Colored object counts
◆ ◆ ◆ ◆

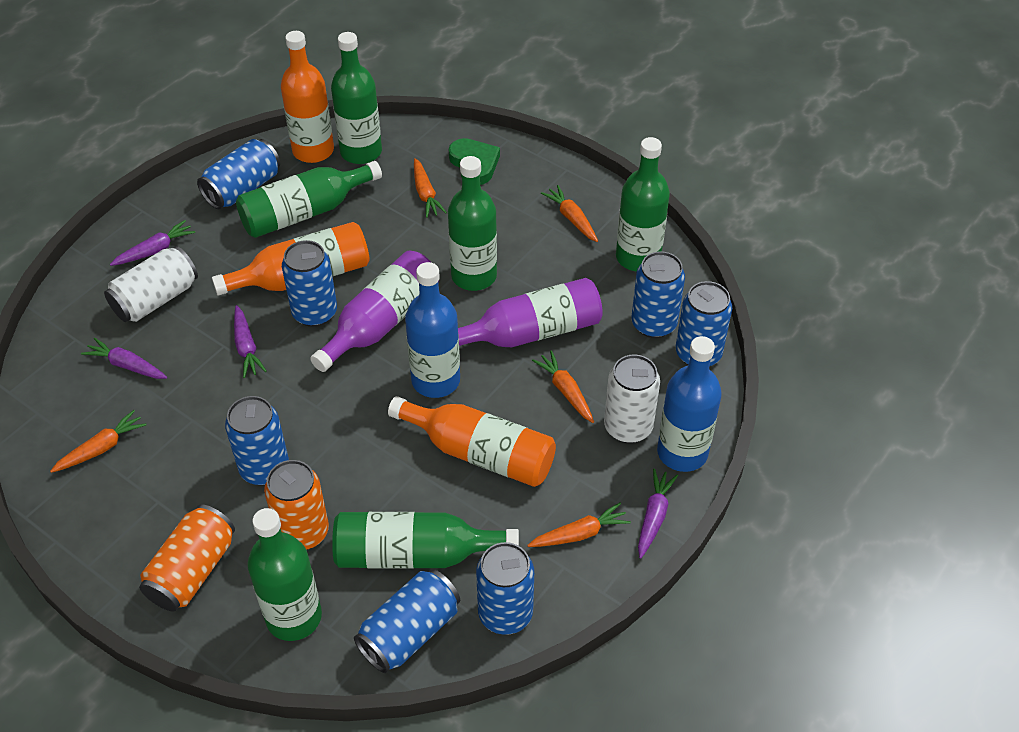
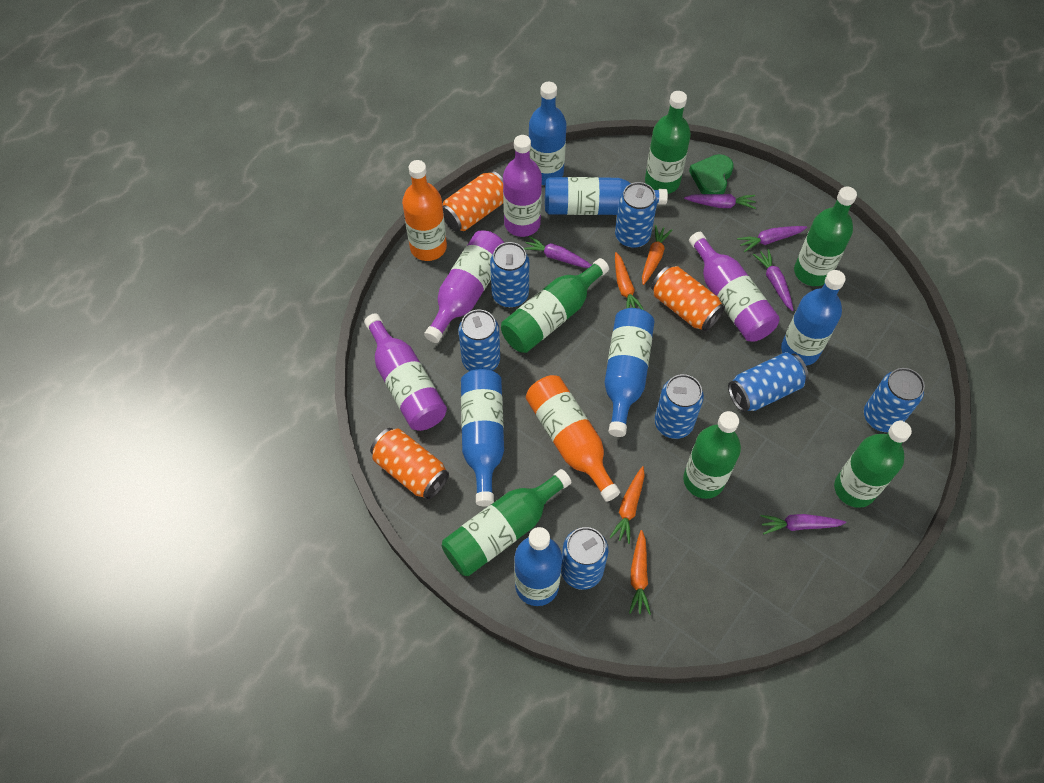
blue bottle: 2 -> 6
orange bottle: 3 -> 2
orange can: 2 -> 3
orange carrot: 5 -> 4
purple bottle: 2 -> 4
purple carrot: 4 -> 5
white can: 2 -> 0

◆ ◆ ◆ ◆

- [Task item]
Return each line of the data where the word "bottle" appears.

- [Task output]
blue bottle: 2 -> 6
orange bottle: 3 -> 2
purple bottle: 2 -> 4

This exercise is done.